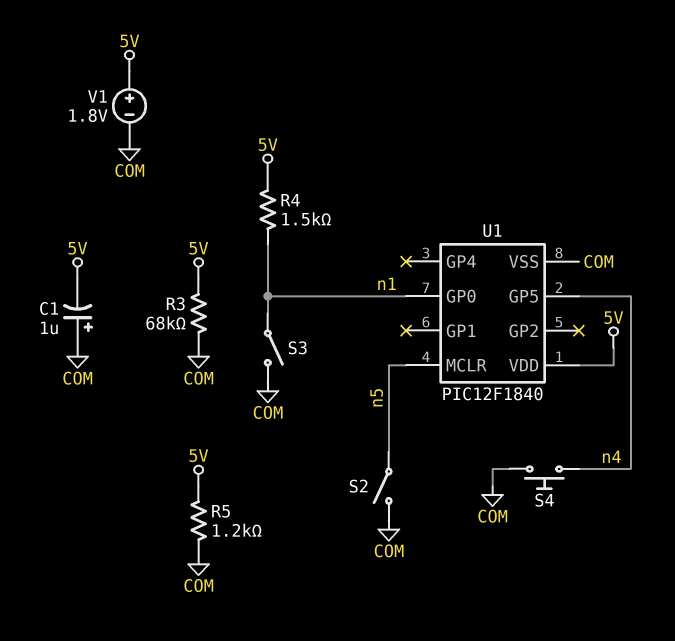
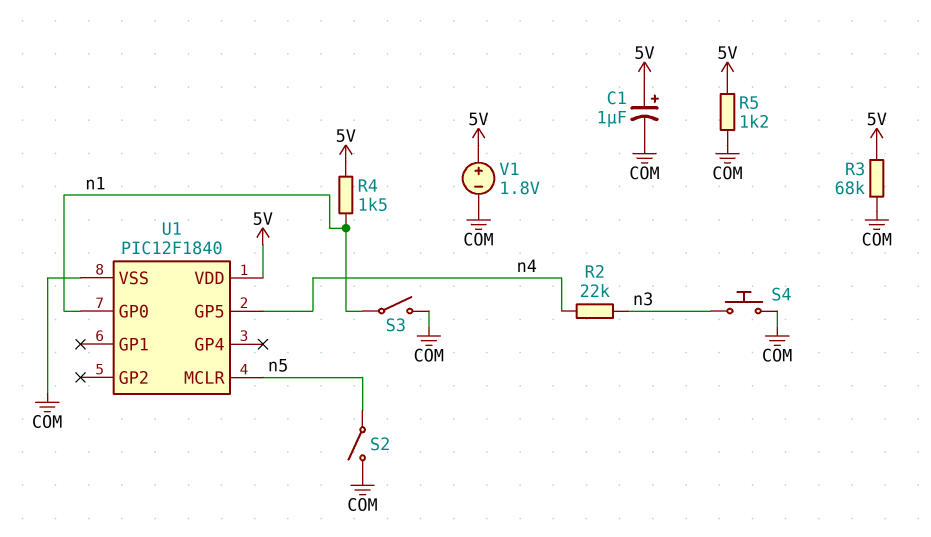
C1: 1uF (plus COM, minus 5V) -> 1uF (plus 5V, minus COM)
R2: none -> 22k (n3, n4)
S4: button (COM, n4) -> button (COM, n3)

====

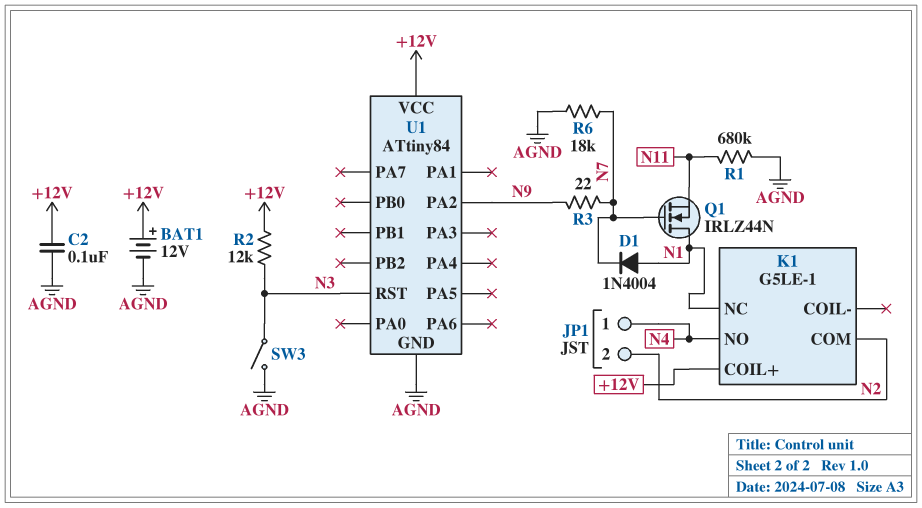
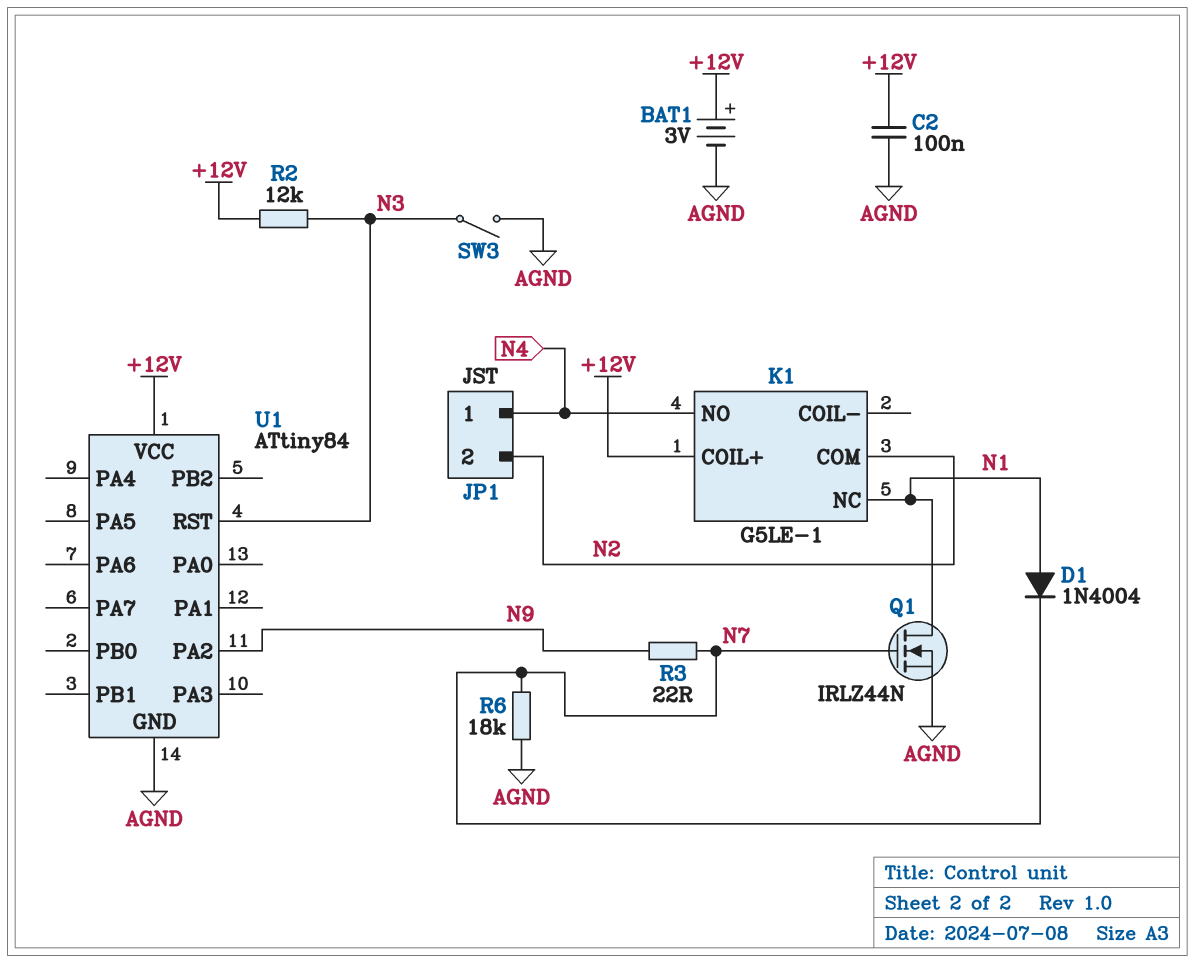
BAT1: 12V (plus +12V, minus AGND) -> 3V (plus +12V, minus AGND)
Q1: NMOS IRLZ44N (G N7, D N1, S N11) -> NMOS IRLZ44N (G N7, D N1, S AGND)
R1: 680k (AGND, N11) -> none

====

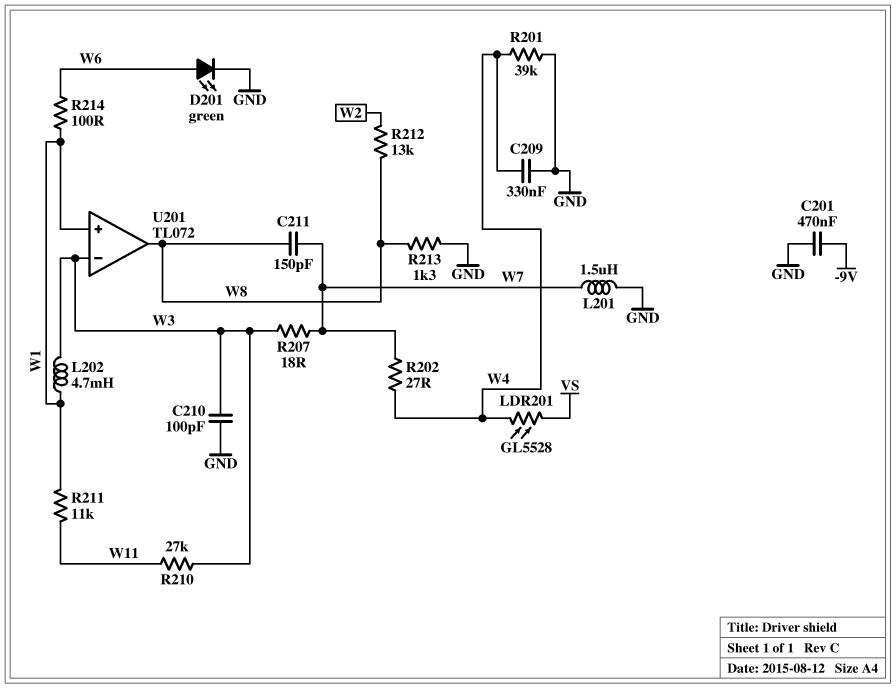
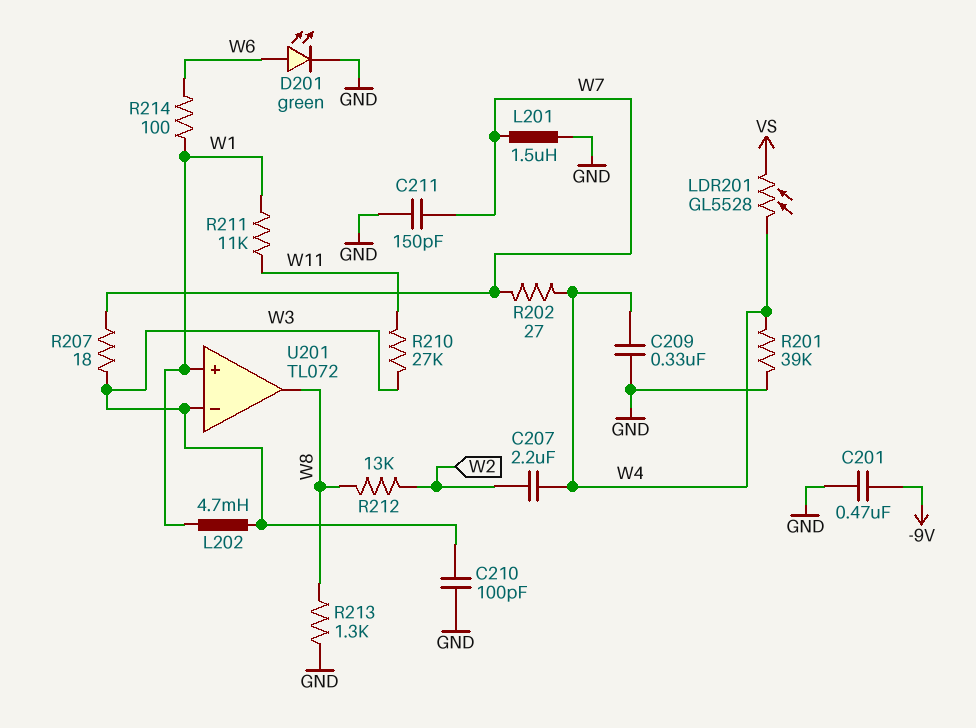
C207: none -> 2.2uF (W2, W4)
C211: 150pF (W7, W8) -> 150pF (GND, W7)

====

## PROMPT
Only lines that include "minus" belong in the answer; copy all of them from the listing.

## SOLUTION
C1: 1uF (plus COM, minus 5V) -> 1uF (plus 5V, minus COM)
BAT1: 12V (plus +12V, minus AGND) -> 3V (plus +12V, minus AGND)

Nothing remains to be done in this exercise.